»»

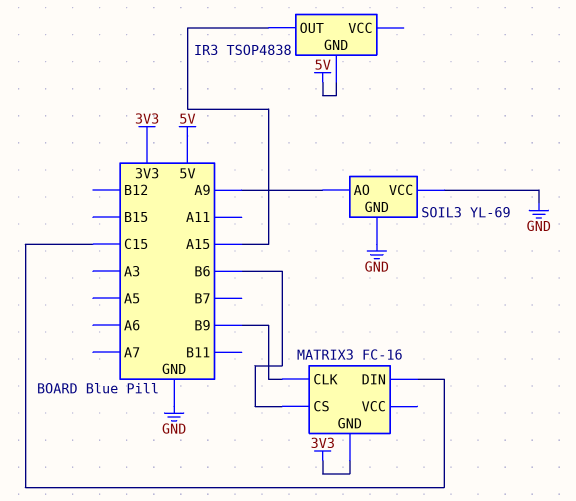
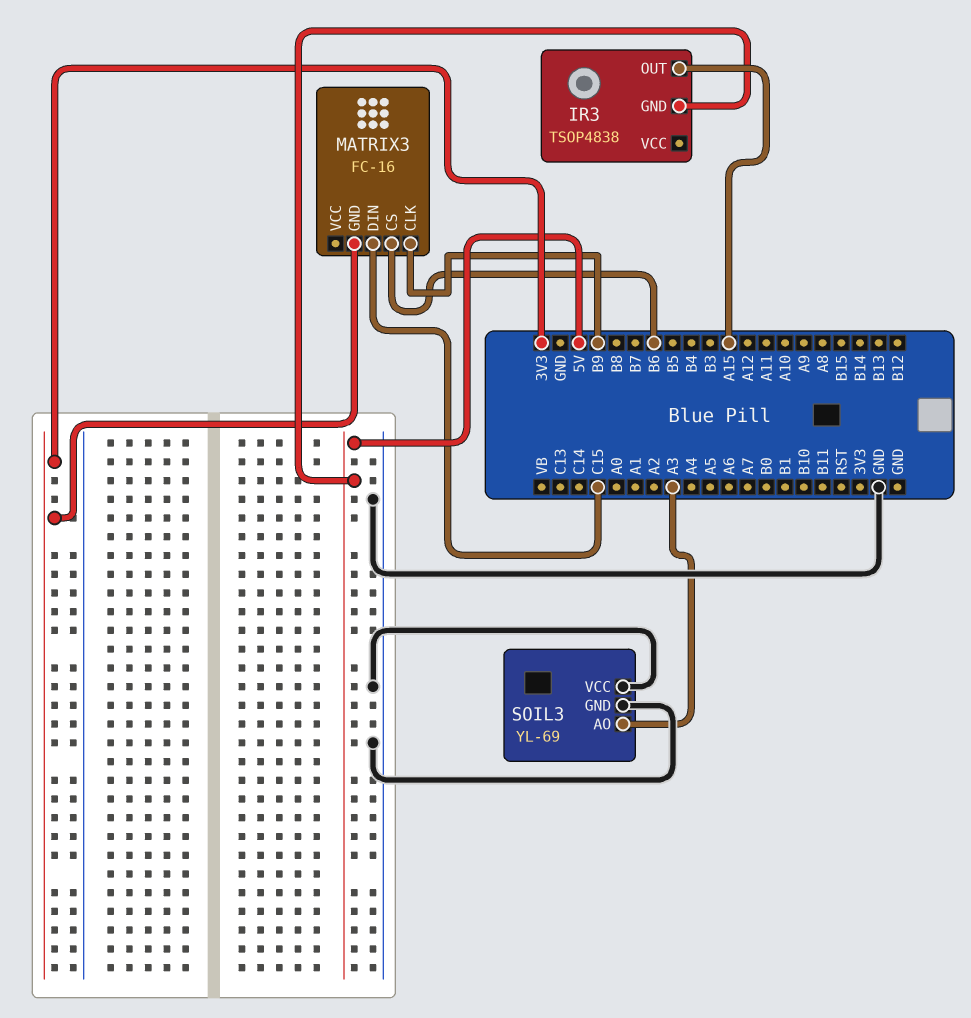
SOIL3 pin AO: A9 -> A3

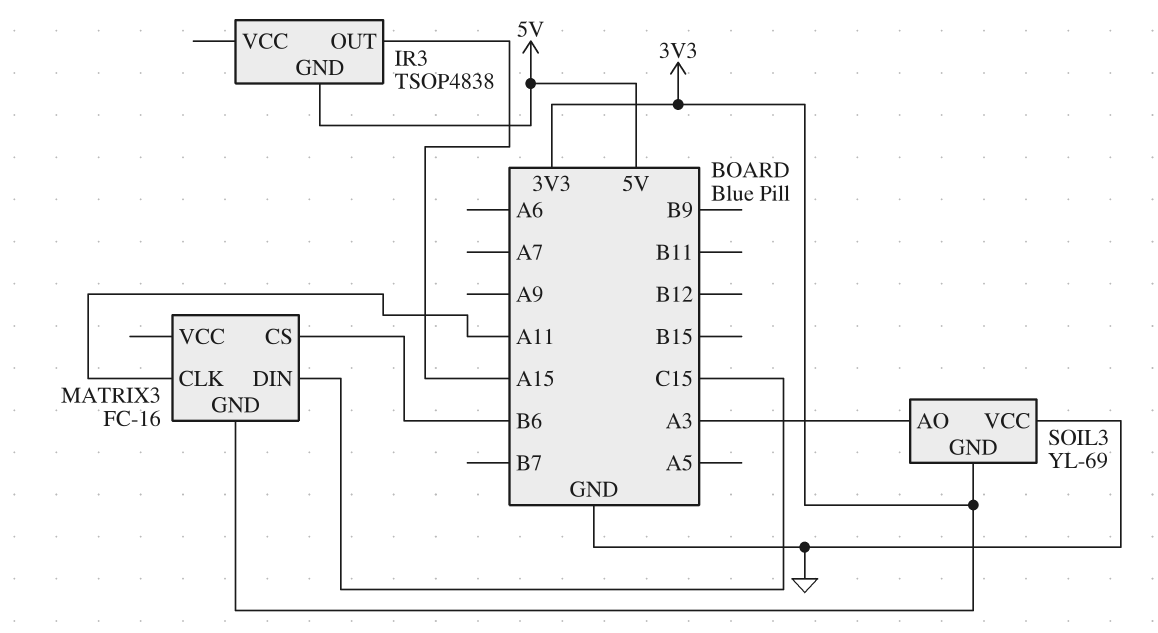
MATRIX3 pin CLK: B9 -> A11
SOIL3 pin GND: GND -> 3V3

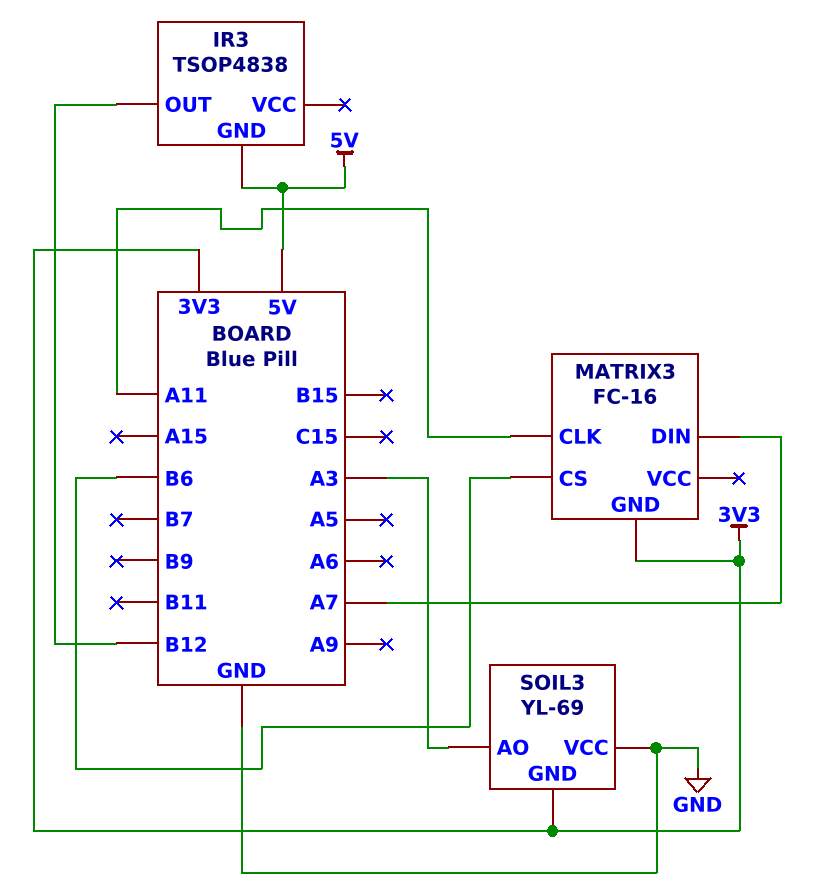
IR3 pin OUT: A15 -> B12
MATRIX3 pin DIN: C15 -> A7

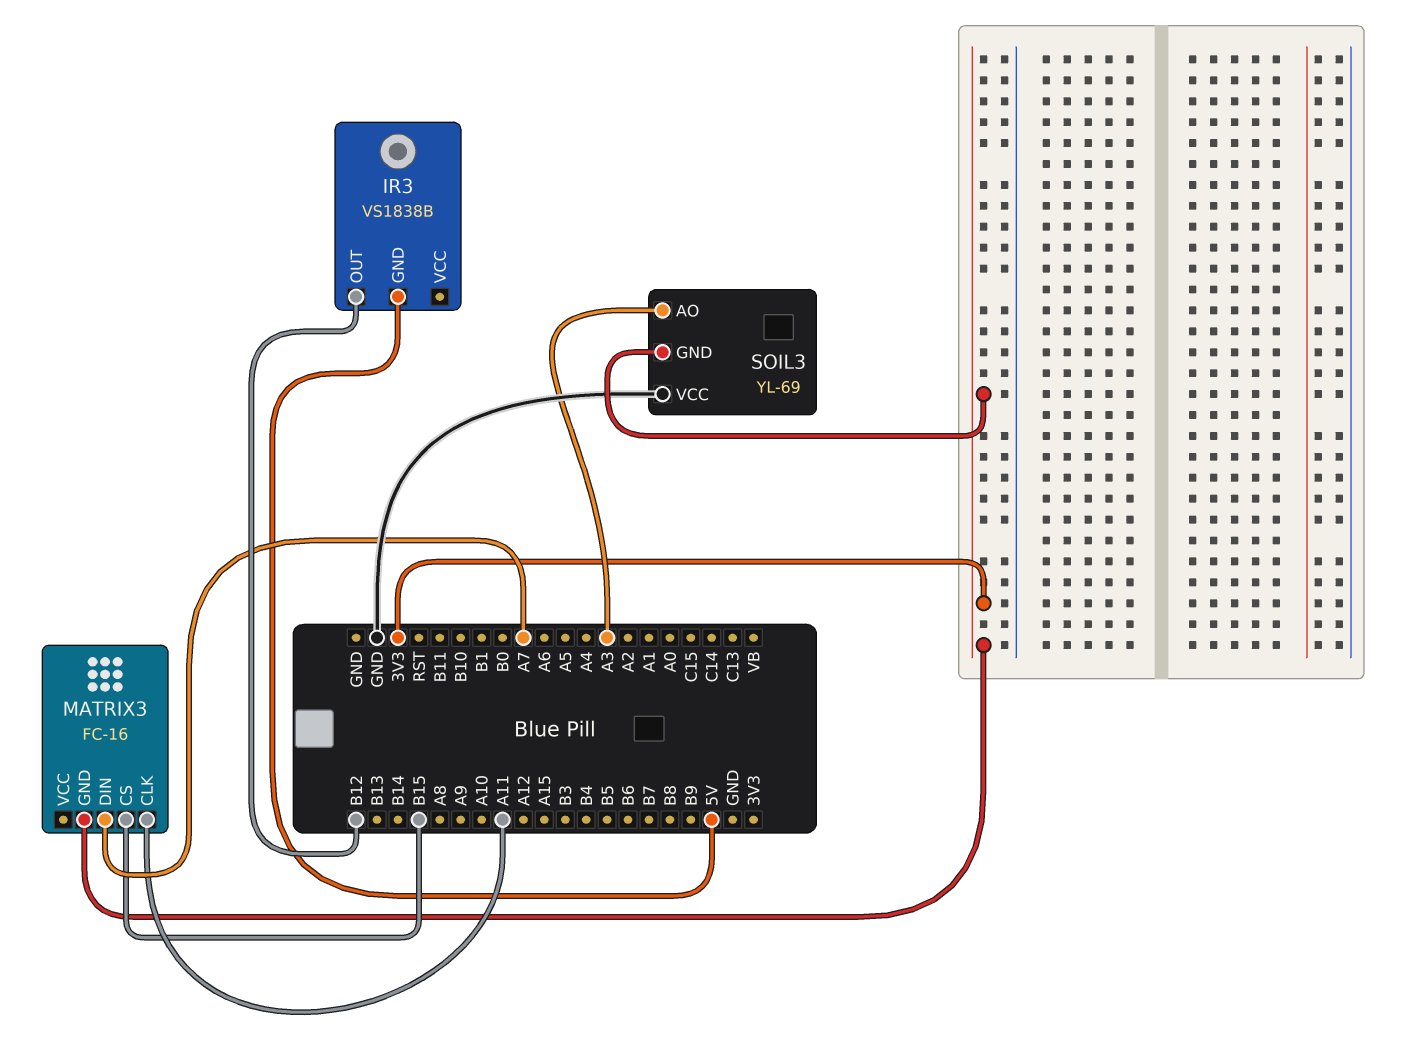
IR3: TSOP4838 -> VS1838B
MATRIX3 pin CS: B6 -> B15

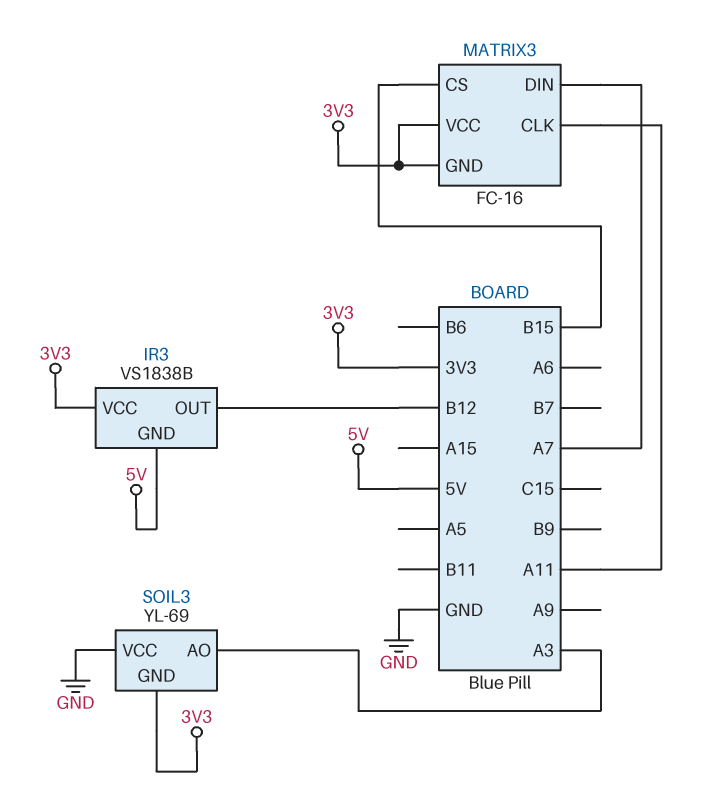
IR3 pin VCC: none -> 3V3
MATRIX3 pin VCC: none -> 3V3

««

> [Assigned task]
Give back the listing word for word, minus its images.

> [Task output]
SOIL3 pin AO: A9 -> A3

MATRIX3 pin CLK: B9 -> A11
SOIL3 pin GND: GND -> 3V3

IR3 pin OUT: A15 -> B12
MATRIX3 pin DIN: C15 -> A7

IR3: TSOP4838 -> VS1838B
MATRIX3 pin CS: B6 -> B15

IR3 pin VCC: none -> 3V3
MATRIX3 pin VCC: none -> 3V3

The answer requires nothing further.